> _Task instructions_
The whole of the data is to be returned without a single change.

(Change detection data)
○ ○ ○

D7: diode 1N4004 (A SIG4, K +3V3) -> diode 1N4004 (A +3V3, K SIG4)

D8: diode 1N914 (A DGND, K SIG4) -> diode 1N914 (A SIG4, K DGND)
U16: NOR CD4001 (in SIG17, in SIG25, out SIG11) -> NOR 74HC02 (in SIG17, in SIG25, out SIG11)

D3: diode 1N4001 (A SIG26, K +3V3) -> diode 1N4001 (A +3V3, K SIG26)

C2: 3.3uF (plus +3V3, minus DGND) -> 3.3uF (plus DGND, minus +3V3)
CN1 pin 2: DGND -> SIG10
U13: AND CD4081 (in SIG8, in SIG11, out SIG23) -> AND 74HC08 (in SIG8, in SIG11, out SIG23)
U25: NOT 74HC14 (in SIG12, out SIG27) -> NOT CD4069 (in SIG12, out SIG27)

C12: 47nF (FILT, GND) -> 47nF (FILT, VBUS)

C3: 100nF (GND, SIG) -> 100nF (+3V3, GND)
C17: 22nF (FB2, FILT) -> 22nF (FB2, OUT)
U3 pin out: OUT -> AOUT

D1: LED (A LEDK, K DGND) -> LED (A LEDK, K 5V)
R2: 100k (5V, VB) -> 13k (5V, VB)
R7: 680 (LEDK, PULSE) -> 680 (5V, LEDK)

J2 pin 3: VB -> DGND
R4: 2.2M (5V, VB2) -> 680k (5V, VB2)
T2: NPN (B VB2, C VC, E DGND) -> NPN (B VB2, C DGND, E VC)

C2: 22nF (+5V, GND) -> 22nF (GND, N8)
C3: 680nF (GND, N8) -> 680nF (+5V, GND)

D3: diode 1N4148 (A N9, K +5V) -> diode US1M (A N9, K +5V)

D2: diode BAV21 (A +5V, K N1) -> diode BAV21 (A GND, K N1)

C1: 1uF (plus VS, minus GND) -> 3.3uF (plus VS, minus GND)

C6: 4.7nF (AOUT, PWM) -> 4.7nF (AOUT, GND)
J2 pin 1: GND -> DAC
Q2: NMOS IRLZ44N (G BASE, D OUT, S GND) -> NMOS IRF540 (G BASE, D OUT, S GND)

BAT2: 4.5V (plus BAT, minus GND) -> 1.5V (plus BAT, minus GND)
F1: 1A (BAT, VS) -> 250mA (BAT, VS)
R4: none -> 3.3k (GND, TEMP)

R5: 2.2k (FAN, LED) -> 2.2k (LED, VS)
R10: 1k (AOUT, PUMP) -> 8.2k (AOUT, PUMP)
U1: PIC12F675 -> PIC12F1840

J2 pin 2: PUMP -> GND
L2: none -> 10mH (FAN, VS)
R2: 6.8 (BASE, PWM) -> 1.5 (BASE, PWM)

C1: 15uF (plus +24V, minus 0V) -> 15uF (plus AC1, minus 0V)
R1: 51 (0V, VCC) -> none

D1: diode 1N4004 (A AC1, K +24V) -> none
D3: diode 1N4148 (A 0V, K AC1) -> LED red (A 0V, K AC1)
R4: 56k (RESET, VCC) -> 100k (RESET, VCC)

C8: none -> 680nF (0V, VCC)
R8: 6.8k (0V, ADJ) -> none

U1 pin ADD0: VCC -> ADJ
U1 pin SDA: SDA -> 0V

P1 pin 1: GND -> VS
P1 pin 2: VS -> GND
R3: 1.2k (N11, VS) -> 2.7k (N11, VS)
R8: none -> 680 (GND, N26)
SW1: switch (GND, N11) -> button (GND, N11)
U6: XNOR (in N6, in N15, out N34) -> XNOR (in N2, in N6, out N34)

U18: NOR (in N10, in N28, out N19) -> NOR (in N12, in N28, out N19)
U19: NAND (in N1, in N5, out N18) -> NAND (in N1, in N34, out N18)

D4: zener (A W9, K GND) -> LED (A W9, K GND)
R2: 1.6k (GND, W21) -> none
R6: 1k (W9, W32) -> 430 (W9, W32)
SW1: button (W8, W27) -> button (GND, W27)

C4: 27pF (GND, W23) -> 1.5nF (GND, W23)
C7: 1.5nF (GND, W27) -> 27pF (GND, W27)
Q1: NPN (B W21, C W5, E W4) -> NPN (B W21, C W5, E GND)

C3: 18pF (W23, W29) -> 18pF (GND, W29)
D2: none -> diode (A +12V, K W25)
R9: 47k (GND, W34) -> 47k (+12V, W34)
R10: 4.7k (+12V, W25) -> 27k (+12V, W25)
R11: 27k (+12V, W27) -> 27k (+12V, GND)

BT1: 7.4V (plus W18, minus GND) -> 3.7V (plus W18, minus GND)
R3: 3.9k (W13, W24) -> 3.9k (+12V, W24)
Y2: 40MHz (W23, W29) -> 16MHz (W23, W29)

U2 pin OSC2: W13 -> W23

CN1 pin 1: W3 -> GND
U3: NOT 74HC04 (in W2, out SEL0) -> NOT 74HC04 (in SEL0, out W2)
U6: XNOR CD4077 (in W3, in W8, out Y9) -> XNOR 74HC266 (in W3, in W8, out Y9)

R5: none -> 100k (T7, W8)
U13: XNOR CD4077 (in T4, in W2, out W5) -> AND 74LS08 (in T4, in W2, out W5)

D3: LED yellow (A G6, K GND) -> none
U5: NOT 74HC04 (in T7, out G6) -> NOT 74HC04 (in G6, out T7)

○ ○ ○

> _Task solution_
D7: diode 1N4004 (A SIG4, K +3V3) -> diode 1N4004 (A +3V3, K SIG4)

D8: diode 1N914 (A DGND, K SIG4) -> diode 1N914 (A SIG4, K DGND)
U16: NOR CD4001 (in SIG17, in SIG25, out SIG11) -> NOR 74HC02 (in SIG17, in SIG25, out SIG11)

D3: diode 1N4001 (A SIG26, K +3V3) -> diode 1N4001 (A +3V3, K SIG26)

C2: 3.3uF (plus +3V3, minus DGND) -> 3.3uF (plus DGND, minus +3V3)
CN1 pin 2: DGND -> SIG10
U13: AND CD4081 (in SIG8, in SIG11, out SIG23) -> AND 74HC08 (in SIG8, in SIG11, out SIG23)
U25: NOT 74HC14 (in SIG12, out SIG27) -> NOT CD4069 (in SIG12, out SIG27)

C12: 47nF (FILT, GND) -> 47nF (FILT, VBUS)

C3: 100nF (GND, SIG) -> 100nF (+3V3, GND)
C17: 22nF (FB2, FILT) -> 22nF (FB2, OUT)
U3 pin out: OUT -> AOUT

D1: LED (A LEDK, K DGND) -> LED (A LEDK, K 5V)
R2: 100k (5V, VB) -> 13k (5V, VB)
R7: 680 (LEDK, PULSE) -> 680 (5V, LEDK)

J2 pin 3: VB -> DGND
R4: 2.2M (5V, VB2) -> 680k (5V, VB2)
T2: NPN (B VB2, C VC, E DGND) -> NPN (B VB2, C DGND, E VC)

C2: 22nF (+5V, GND) -> 22nF (GND, N8)
C3: 680nF (GND, N8) -> 680nF (+5V, GND)

D3: diode 1N4148 (A N9, K +5V) -> diode US1M (A N9, K +5V)

D2: diode BAV21 (A +5V, K N1) -> diode BAV21 (A GND, K N1)

C1: 1uF (plus VS, minus GND) -> 3.3uF (plus VS, minus GND)

C6: 4.7nF (AOUT, PWM) -> 4.7nF (AOUT, GND)
J2 pin 1: GND -> DAC
Q2: NMOS IRLZ44N (G BASE, D OUT, S GND) -> NMOS IRF540 (G BASE, D OUT, S GND)

BAT2: 4.5V (plus BAT, minus GND) -> 1.5V (plus BAT, minus GND)
F1: 1A (BAT, VS) -> 250mA (BAT, VS)
R4: none -> 3.3k (GND, TEMP)

R5: 2.2k (FAN, LED) -> 2.2k (LED, VS)
R10: 1k (AOUT, PUMP) -> 8.2k (AOUT, PUMP)
U1: PIC12F675 -> PIC12F1840

J2 pin 2: PUMP -> GND
L2: none -> 10mH (FAN, VS)
R2: 6.8 (BASE, PWM) -> 1.5 (BASE, PWM)

C1: 15uF (plus +24V, minus 0V) -> 15uF (plus AC1, minus 0V)
R1: 51 (0V, VCC) -> none

D1: diode 1N4004 (A AC1, K +24V) -> none
D3: diode 1N4148 (A 0V, K AC1) -> LED red (A 0V, K AC1)
R4: 56k (RESET, VCC) -> 100k (RESET, VCC)

C8: none -> 680nF (0V, VCC)
R8: 6.8k (0V, ADJ) -> none

U1 pin ADD0: VCC -> ADJ
U1 pin SDA: SDA -> 0V

P1 pin 1: GND -> VS
P1 pin 2: VS -> GND
R3: 1.2k (N11, VS) -> 2.7k (N11, VS)
R8: none -> 680 (GND, N26)
SW1: switch (GND, N11) -> button (GND, N11)
U6: XNOR (in N6, in N15, out N34) -> XNOR (in N2, in N6, out N34)

U18: NOR (in N10, in N28, out N19) -> NOR (in N12, in N28, out N19)
U19: NAND (in N1, in N5, out N18) -> NAND (in N1, in N34, out N18)

D4: zener (A W9, K GND) -> LED (A W9, K GND)
R2: 1.6k (GND, W21) -> none
R6: 1k (W9, W32) -> 430 (W9, W32)
SW1: button (W8, W27) -> button (GND, W27)

C4: 27pF (GND, W23) -> 1.5nF (GND, W23)
C7: 1.5nF (GND, W27) -> 27pF (GND, W27)
Q1: NPN (B W21, C W5, E W4) -> NPN (B W21, C W5, E GND)

C3: 18pF (W23, W29) -> 18pF (GND, W29)
D2: none -> diode (A +12V, K W25)
R9: 47k (GND, W34) -> 47k (+12V, W34)
R10: 4.7k (+12V, W25) -> 27k (+12V, W25)
R11: 27k (+12V, W27) -> 27k (+12V, GND)

BT1: 7.4V (plus W18, minus GND) -> 3.7V (plus W18, minus GND)
R3: 3.9k (W13, W24) -> 3.9k (+12V, W24)
Y2: 40MHz (W23, W29) -> 16MHz (W23, W29)

U2 pin OSC2: W13 -> W23

CN1 pin 1: W3 -> GND
U3: NOT 74HC04 (in W2, out SEL0) -> NOT 74HC04 (in SEL0, out W2)
U6: XNOR CD4077 (in W3, in W8, out Y9) -> XNOR 74HC266 (in W3, in W8, out Y9)

R5: none -> 100k (T7, W8)
U13: XNOR CD4077 (in T4, in W2, out W5) -> AND 74LS08 (in T4, in W2, out W5)

D3: LED yellow (A G6, K GND) -> none
U5: NOT 74HC04 (in T7, out G6) -> NOT 74HC04 (in G6, out T7)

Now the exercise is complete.